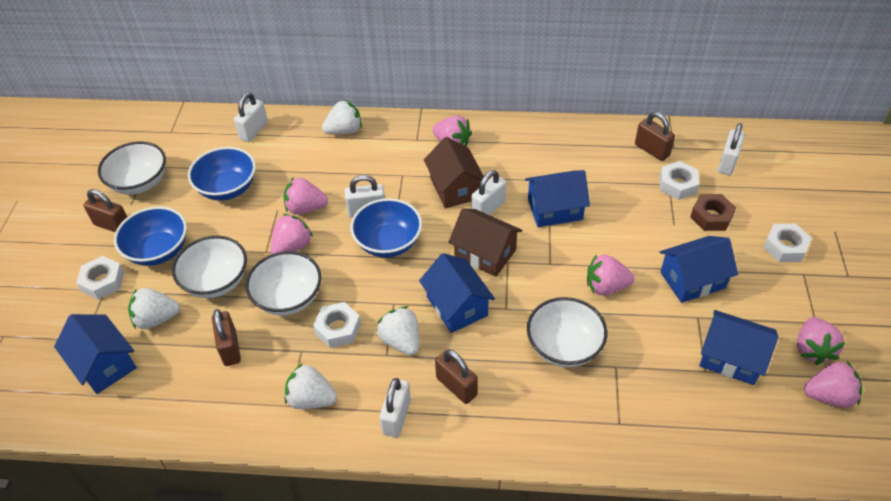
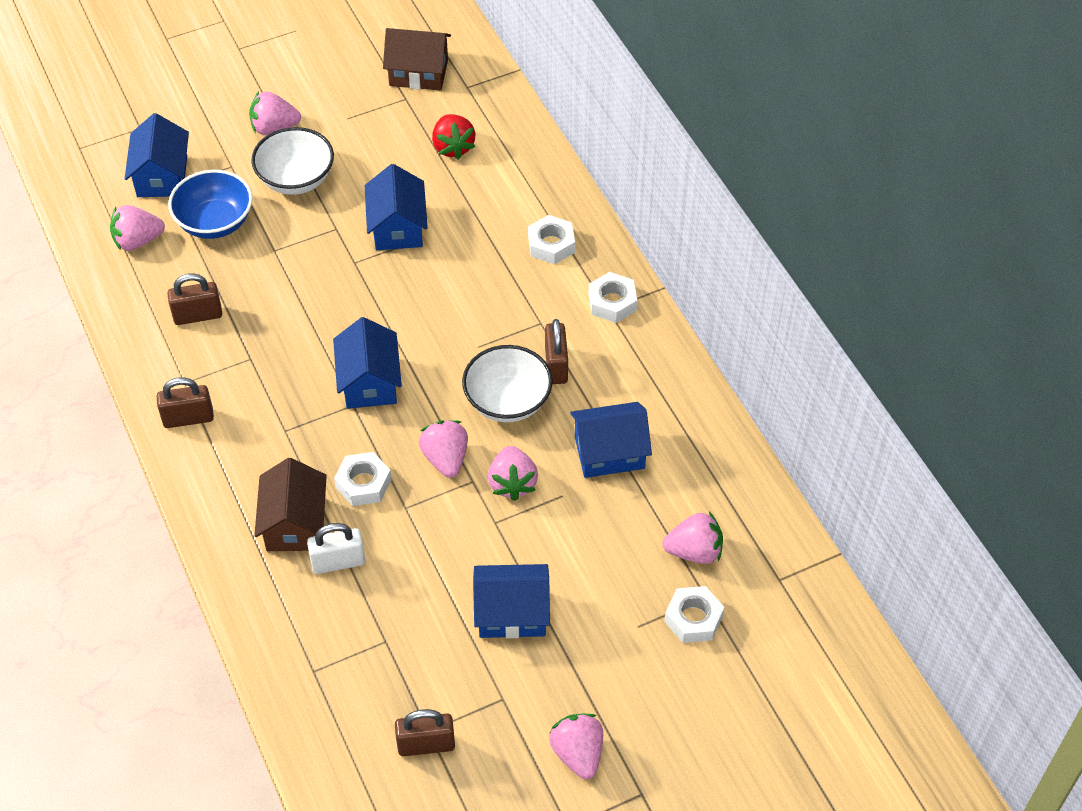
blue bowl: 3 -> 1
brown nut: 1 -> 0
red strawberry: 0 -> 1
white bowl: 4 -> 2
white padlock: 5 -> 1
white strawberry: 4 -> 0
# # # # #
Task item - Return only the number of lines in the listing that contain the string "strawberry".

Exercise answer - 2